[Records from a data source]
:::::
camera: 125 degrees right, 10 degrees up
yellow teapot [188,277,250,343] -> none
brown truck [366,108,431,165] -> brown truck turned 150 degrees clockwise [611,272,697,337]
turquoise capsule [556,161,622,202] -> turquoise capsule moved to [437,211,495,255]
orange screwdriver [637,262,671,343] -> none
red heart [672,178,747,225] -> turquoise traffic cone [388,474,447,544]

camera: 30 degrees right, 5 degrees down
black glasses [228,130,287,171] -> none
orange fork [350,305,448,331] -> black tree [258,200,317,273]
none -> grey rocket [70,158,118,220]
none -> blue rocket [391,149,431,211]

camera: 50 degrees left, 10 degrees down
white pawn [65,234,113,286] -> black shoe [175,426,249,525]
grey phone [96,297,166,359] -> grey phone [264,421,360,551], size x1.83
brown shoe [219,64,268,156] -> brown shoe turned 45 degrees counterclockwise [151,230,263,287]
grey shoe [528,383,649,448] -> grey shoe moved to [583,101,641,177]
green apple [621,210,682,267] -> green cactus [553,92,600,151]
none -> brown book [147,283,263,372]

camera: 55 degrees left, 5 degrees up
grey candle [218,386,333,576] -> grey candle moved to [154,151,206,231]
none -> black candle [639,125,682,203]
:::::
**INSTRUCTIONS FOR THE TASK:**
Exact copies of all the entries above should be returned.

**OUTPUT FOR THIS TASK:**
camera: 125 degrees right, 10 degrees up
yellow teapot [188,277,250,343] -> none
brown truck [366,108,431,165] -> brown truck turned 150 degrees clockwise [611,272,697,337]
turquoise capsule [556,161,622,202] -> turquoise capsule moved to [437,211,495,255]
orange screwdriver [637,262,671,343] -> none
red heart [672,178,747,225] -> turquoise traffic cone [388,474,447,544]

camera: 30 degrees right, 5 degrees down
black glasses [228,130,287,171] -> none
orange fork [350,305,448,331] -> black tree [258,200,317,273]
none -> grey rocket [70,158,118,220]
none -> blue rocket [391,149,431,211]

camera: 50 degrees left, 10 degrees down
white pawn [65,234,113,286] -> black shoe [175,426,249,525]
grey phone [96,297,166,359] -> grey phone [264,421,360,551], size x1.83
brown shoe [219,64,268,156] -> brown shoe turned 45 degrees counterclockwise [151,230,263,287]
grey shoe [528,383,649,448] -> grey shoe moved to [583,101,641,177]
green apple [621,210,682,267] -> green cactus [553,92,600,151]
none -> brown book [147,283,263,372]

camera: 55 degrees left, 5 degrees up
grey candle [218,386,333,576] -> grey candle moved to [154,151,206,231]
none -> black candle [639,125,682,203]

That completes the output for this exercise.